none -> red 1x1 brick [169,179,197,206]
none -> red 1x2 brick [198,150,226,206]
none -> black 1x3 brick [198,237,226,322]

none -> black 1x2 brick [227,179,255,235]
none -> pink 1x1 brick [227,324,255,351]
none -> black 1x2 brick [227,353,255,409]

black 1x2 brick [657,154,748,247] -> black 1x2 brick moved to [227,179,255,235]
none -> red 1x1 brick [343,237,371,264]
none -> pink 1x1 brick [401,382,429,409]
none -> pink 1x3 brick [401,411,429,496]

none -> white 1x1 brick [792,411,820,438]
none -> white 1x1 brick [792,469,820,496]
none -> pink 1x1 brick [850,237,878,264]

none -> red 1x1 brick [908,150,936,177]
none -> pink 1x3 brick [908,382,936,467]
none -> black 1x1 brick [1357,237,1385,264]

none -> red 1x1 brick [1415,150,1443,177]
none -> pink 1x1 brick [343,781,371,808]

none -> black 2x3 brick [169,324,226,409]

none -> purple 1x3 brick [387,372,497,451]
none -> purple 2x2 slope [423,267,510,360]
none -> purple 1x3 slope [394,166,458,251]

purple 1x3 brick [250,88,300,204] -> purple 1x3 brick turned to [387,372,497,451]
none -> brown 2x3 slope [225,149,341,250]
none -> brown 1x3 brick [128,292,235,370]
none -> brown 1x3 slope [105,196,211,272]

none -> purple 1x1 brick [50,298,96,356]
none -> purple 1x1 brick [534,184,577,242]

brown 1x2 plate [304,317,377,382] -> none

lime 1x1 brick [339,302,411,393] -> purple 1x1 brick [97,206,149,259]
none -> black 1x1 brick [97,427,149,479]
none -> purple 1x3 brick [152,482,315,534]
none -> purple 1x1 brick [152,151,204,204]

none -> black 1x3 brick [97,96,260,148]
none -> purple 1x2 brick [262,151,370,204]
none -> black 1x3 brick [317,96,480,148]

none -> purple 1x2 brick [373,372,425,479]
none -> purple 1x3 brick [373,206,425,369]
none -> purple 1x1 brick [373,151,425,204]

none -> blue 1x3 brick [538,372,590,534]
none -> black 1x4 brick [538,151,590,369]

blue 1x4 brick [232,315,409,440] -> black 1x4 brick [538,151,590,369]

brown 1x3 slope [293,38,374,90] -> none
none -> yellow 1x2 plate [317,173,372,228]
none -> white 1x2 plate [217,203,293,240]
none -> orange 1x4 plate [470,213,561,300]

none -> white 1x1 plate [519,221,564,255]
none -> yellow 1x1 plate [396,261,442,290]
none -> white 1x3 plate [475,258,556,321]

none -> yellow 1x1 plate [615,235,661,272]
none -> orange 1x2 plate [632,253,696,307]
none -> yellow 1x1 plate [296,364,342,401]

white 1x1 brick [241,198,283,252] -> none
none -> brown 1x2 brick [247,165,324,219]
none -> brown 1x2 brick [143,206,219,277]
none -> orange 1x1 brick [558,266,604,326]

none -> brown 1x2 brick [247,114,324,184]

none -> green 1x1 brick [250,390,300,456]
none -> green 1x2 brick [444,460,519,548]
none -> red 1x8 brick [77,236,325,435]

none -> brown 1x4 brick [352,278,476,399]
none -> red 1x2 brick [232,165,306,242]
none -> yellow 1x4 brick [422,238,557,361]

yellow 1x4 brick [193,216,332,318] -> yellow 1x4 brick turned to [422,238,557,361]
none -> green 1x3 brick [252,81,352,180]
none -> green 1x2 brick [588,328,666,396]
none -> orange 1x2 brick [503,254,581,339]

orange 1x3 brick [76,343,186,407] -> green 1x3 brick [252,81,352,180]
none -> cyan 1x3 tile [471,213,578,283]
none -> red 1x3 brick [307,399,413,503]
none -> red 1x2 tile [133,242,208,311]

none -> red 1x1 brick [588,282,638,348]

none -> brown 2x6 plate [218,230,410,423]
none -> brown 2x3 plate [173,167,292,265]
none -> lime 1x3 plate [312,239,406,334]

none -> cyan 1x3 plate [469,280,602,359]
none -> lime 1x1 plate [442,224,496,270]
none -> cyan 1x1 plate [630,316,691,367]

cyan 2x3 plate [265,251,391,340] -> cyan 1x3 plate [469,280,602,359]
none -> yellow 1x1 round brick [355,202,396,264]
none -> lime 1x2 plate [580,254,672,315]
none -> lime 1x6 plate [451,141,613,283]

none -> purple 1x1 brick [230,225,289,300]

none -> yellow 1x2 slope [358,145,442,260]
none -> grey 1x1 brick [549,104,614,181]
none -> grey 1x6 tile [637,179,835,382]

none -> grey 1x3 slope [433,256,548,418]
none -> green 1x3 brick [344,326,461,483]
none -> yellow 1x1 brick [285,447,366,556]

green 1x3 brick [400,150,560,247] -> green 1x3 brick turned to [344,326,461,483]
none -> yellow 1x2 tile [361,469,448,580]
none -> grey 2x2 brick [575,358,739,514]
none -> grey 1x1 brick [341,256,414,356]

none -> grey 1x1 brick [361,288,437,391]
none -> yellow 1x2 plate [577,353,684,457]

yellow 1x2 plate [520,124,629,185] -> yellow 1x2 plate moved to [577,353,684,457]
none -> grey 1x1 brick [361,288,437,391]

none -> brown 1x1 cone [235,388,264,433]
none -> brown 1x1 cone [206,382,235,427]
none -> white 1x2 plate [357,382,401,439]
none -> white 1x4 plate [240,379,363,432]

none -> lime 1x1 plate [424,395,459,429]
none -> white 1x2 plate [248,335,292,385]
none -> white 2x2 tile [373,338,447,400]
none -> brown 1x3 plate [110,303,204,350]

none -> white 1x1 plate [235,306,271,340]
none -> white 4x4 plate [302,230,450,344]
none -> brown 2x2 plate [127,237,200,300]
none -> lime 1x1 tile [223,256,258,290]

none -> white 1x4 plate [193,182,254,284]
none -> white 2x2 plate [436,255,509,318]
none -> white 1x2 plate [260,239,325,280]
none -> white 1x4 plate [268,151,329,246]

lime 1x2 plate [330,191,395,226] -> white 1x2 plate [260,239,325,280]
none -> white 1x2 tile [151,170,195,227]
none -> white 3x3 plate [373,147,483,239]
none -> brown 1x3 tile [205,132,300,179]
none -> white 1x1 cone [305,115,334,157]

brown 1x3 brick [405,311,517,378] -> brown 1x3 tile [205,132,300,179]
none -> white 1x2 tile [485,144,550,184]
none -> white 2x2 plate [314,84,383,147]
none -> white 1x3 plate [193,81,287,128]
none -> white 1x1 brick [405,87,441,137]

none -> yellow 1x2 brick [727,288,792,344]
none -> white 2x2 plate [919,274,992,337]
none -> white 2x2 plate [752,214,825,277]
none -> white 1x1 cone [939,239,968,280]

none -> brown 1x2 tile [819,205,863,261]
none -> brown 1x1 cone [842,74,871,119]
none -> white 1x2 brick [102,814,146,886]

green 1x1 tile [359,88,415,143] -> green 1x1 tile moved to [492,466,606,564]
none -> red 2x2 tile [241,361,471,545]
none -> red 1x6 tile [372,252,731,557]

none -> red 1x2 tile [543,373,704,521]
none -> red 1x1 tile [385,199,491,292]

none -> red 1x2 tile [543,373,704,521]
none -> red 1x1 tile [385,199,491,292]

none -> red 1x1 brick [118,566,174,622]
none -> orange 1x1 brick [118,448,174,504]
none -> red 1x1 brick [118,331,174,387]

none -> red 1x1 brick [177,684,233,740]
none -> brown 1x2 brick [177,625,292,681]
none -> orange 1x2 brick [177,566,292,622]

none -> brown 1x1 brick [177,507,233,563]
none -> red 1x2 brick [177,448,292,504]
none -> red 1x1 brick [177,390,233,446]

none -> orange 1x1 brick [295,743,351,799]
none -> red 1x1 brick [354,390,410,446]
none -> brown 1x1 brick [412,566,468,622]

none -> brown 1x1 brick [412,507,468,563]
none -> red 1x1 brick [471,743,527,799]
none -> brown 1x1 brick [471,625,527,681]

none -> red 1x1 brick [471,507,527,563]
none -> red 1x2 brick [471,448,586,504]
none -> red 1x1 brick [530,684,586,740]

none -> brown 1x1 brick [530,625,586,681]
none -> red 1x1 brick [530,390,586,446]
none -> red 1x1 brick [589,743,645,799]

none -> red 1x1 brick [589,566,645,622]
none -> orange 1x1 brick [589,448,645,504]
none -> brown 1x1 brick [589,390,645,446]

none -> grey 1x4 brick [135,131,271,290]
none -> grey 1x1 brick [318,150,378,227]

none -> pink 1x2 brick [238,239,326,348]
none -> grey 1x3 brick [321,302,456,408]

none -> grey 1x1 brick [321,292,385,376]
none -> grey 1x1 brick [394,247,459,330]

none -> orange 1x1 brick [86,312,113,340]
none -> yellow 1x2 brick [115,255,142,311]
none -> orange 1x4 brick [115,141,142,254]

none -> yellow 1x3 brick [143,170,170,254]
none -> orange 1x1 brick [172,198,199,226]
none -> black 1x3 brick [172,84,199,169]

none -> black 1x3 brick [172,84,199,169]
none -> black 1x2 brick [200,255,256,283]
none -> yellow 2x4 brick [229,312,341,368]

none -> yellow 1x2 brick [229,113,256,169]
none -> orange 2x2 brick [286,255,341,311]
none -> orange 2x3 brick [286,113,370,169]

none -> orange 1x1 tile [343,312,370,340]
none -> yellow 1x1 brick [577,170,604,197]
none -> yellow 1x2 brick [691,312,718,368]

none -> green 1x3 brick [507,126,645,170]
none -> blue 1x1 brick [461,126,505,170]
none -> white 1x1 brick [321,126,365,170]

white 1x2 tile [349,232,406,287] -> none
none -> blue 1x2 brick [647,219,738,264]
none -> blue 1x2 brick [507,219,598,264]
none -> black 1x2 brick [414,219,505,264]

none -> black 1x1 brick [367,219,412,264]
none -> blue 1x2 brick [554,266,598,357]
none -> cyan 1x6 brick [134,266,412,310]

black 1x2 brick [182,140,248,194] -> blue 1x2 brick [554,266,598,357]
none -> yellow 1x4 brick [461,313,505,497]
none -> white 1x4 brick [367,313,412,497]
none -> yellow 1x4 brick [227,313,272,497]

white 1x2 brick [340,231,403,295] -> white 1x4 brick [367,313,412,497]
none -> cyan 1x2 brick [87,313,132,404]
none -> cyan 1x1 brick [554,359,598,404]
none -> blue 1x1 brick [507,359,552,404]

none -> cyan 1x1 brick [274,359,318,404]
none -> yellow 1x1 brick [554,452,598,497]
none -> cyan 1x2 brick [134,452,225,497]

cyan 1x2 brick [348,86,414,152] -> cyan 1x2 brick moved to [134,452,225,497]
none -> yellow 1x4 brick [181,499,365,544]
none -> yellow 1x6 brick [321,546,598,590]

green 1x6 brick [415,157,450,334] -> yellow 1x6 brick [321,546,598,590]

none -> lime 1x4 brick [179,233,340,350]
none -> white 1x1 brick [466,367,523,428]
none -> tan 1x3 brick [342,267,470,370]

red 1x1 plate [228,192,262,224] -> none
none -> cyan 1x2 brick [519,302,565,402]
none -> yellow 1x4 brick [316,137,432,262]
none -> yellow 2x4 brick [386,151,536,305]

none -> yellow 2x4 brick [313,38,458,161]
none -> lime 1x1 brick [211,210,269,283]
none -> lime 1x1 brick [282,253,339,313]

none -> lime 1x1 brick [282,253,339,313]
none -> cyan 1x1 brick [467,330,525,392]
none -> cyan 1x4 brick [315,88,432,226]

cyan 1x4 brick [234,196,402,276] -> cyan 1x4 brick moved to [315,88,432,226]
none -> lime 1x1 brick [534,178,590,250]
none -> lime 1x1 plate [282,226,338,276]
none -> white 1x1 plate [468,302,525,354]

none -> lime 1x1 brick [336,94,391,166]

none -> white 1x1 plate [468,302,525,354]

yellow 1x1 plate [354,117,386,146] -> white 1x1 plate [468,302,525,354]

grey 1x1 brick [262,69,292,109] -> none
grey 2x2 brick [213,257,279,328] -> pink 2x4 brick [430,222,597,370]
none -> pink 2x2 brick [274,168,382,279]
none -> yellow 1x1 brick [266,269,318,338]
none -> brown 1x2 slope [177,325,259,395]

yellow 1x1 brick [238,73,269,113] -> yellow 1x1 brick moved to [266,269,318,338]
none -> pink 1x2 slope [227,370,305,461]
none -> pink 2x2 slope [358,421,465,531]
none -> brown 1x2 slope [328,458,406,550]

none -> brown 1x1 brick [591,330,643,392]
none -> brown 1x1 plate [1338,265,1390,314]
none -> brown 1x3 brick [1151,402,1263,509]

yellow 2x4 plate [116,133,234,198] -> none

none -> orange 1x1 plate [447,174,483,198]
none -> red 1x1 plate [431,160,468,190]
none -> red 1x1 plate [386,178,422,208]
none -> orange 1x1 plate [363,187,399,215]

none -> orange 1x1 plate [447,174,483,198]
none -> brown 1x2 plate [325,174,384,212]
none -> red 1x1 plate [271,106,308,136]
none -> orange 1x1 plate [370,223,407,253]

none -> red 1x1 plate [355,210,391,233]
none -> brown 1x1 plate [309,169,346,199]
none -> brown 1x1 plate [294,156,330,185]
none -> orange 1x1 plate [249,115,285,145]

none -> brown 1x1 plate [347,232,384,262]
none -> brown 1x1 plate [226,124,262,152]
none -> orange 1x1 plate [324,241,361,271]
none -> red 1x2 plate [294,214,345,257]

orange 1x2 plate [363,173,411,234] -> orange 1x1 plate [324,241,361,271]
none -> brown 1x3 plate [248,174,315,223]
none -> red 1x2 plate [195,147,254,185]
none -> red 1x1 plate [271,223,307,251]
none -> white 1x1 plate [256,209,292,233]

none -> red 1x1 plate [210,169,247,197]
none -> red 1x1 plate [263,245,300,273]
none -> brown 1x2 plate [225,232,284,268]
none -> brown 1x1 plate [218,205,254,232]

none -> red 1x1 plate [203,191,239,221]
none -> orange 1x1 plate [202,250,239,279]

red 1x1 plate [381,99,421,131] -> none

*Assignment*
The answer must consist of every line above that holds the string "pink", copied exactly.

*Answer space*
none -> pink 1x1 brick [227,324,255,351]
none -> pink 1x1 brick [401,382,429,409]
none -> pink 1x3 brick [401,411,429,496]
none -> pink 1x1 brick [850,237,878,264]
none -> pink 1x3 brick [908,382,936,467]
none -> pink 1x1 brick [343,781,371,808]
none -> pink 1x2 brick [238,239,326,348]
grey 2x2 brick [213,257,279,328] -> pink 2x4 brick [430,222,597,370]
none -> pink 2x2 brick [274,168,382,279]
none -> pink 1x2 slope [227,370,305,461]
none -> pink 2x2 slope [358,421,465,531]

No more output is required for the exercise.